PROBLEM STATEMENT: Each record is to be transcribed in full and exactly.
━━━ DATA UNDER STUDY ━━━
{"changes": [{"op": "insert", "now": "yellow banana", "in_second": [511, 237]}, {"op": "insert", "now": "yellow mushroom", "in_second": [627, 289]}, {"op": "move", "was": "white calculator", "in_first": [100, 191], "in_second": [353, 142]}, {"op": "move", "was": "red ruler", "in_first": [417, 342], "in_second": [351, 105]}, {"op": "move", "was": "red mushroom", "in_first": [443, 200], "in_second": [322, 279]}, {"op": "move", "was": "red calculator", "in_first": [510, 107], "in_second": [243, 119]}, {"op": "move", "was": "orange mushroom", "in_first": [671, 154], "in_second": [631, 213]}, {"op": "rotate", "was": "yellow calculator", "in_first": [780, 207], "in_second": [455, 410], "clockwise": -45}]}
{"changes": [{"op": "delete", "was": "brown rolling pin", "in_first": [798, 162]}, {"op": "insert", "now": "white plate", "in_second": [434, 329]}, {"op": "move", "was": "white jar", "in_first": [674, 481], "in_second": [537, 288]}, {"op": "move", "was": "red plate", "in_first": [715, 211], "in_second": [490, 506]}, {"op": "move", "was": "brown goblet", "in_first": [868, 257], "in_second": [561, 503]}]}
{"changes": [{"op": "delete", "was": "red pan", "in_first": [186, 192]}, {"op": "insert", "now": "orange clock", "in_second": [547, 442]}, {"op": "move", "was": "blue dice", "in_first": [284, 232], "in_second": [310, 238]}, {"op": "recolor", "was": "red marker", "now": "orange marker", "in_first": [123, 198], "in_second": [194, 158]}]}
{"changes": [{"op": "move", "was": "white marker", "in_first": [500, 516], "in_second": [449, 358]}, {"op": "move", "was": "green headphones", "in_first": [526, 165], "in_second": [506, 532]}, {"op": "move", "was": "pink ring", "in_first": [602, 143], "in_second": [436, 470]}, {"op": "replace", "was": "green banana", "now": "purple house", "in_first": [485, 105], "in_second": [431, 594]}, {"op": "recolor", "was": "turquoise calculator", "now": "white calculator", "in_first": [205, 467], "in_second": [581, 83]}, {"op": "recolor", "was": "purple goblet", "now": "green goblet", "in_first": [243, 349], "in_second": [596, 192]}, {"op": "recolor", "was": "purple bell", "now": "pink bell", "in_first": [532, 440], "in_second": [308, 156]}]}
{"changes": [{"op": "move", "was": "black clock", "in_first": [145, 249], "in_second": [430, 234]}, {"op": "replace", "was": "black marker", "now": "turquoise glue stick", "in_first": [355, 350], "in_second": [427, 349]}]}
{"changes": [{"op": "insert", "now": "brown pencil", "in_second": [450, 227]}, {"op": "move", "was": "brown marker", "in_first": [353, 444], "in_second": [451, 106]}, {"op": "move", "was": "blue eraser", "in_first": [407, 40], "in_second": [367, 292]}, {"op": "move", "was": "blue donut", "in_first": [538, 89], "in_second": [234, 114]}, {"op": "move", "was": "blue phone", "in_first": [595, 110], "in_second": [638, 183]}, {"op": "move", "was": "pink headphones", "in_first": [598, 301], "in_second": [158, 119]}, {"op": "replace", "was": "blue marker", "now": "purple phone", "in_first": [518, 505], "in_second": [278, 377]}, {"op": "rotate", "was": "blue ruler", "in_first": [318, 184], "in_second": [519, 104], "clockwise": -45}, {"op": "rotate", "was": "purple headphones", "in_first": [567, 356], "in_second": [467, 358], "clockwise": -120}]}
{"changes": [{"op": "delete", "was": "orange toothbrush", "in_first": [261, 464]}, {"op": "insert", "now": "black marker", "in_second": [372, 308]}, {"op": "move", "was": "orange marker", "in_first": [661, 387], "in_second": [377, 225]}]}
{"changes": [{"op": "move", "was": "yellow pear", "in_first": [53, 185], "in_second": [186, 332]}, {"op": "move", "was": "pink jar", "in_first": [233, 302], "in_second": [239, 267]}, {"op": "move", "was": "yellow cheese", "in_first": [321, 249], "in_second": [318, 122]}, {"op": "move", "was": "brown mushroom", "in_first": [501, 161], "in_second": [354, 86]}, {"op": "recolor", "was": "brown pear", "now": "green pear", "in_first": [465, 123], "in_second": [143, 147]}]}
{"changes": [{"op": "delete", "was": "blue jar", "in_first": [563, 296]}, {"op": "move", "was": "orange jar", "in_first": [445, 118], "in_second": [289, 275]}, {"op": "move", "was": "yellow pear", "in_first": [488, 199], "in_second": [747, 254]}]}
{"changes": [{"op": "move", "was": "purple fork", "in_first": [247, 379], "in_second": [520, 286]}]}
━━━
WRITTEN RESPONSE:
{"changes": [{"op": "insert", "now": "yellow banana", "in_second": [511, 237]}, {"op": "insert", "now": "yellow mushroom", "in_second": [627, 289]}, {"op": "move", "was": "white calculator", "in_first": [100, 191], "in_second": [353, 142]}, {"op": "move", "was": "red ruler", "in_first": [417, 342], "in_second": [351, 105]}, {"op": "move", "was": "red mushroom", "in_first": [443, 200], "in_second": [322, 279]}, {"op": "move", "was": "red calculator", "in_first": [510, 107], "in_second": [243, 119]}, {"op": "move", "was": "orange mushroom", "in_first": [671, 154], "in_second": [631, 213]}, {"op": "rotate", "was": "yellow calculator", "in_first": [780, 207], "in_second": [455, 410], "clockwise": -45}]}
{"changes": [{"op": "delete", "was": "brown rolling pin", "in_first": [798, 162]}, {"op": "insert", "now": "white plate", "in_second": [434, 329]}, {"op": "move", "was": "white jar", "in_first": [674, 481], "in_second": [537, 288]}, {"op": "move", "was": "red plate", "in_first": [715, 211], "in_second": [490, 506]}, {"op": "move", "was": "brown goblet", "in_first": [868, 257], "in_second": [561, 503]}]}
{"changes": [{"op": "delete", "was": "red pan", "in_first": [186, 192]}, {"op": "insert", "now": "orange clock", "in_second": [547, 442]}, {"op": "move", "was": "blue dice", "in_first": [284, 232], "in_second": [310, 238]}, {"op": "recolor", "was": "red marker", "now": "orange marker", "in_first": [123, 198], "in_second": [194, 158]}]}
{"changes": [{"op": "move", "was": "white marker", "in_first": [500, 516], "in_second": [449, 358]}, {"op": "move", "was": "green headphones", "in_first": [526, 165], "in_second": [506, 532]}, {"op": "move", "was": "pink ring", "in_first": [602, 143], "in_second": [436, 470]}, {"op": "replace", "was": "green banana", "now": "purple house", "in_first": [485, 105], "in_second": [431, 594]}, {"op": "recolor", "was": "turquoise calculator", "now": "white calculator", "in_first": [205, 467], "in_second": [581, 83]}, {"op": "recolor", "was": "purple goblet", "now": "green goblet", "in_first": [243, 349], "in_second": [596, 192]}, {"op": "recolor", "was": "purple bell", "now": "pink bell", "in_first": [532, 440], "in_second": [308, 156]}]}
{"changes": [{"op": "move", "was": "black clock", "in_first": [145, 249], "in_second": [430, 234]}, {"op": "replace", "was": "black marker", "now": "turquoise glue stick", "in_first": [355, 350], "in_second": [427, 349]}]}
{"changes": [{"op": "insert", "now": "brown pencil", "in_second": [450, 227]}, {"op": "move", "was": "brown marker", "in_first": [353, 444], "in_second": [451, 106]}, {"op": "move", "was": "blue eraser", "in_first": [407, 40], "in_second": [367, 292]}, {"op": "move", "was": "blue donut", "in_first": [538, 89], "in_second": [234, 114]}, {"op": "move", "was": "blue phone", "in_first": [595, 110], "in_second": [638, 183]}, {"op": "move", "was": "pink headphones", "in_first": [598, 301], "in_second": [158, 119]}, {"op": "replace", "was": "blue marker", "now": "purple phone", "in_first": [518, 505], "in_second": [278, 377]}, {"op": "rotate", "was": "blue ruler", "in_first": [318, 184], "in_second": [519, 104], "clockwise": -45}, {"op": "rotate", "was": "purple headphones", "in_first": [567, 356], "in_second": [467, 358], "clockwise": -120}]}
{"changes": [{"op": "delete", "was": "orange toothbrush", "in_first": [261, 464]}, {"op": "insert", "now": "black marker", "in_second": [372, 308]}, {"op": "move", "was": "orange marker", "in_first": [661, 387], "in_second": [377, 225]}]}
{"changes": [{"op": "move", "was": "yellow pear", "in_first": [53, 185], "in_second": [186, 332]}, {"op": "move", "was": "pink jar", "in_first": [233, 302], "in_second": [239, 267]}, {"op": "move", "was": "yellow cheese", "in_first": [321, 249], "in_second": [318, 122]}, {"op": "move", "was": "brown mushroom", "in_first": [501, 161], "in_second": [354, 86]}, {"op": "recolor", "was": "brown pear", "now": "green pear", "in_first": [465, 123], "in_second": [143, 147]}]}
{"changes": [{"op": "delete", "was": "blue jar", "in_first": [563, 296]}, {"op": "move", "was": "orange jar", "in_first": [445, 118], "in_second": [289, 275]}, {"op": "move", "was": "yellow pear", "in_first": [488, 199], "in_second": [747, 254]}]}
{"changes": [{"op": "move", "was": "purple fork", "in_first": [247, 379], "in_second": [520, 286]}]}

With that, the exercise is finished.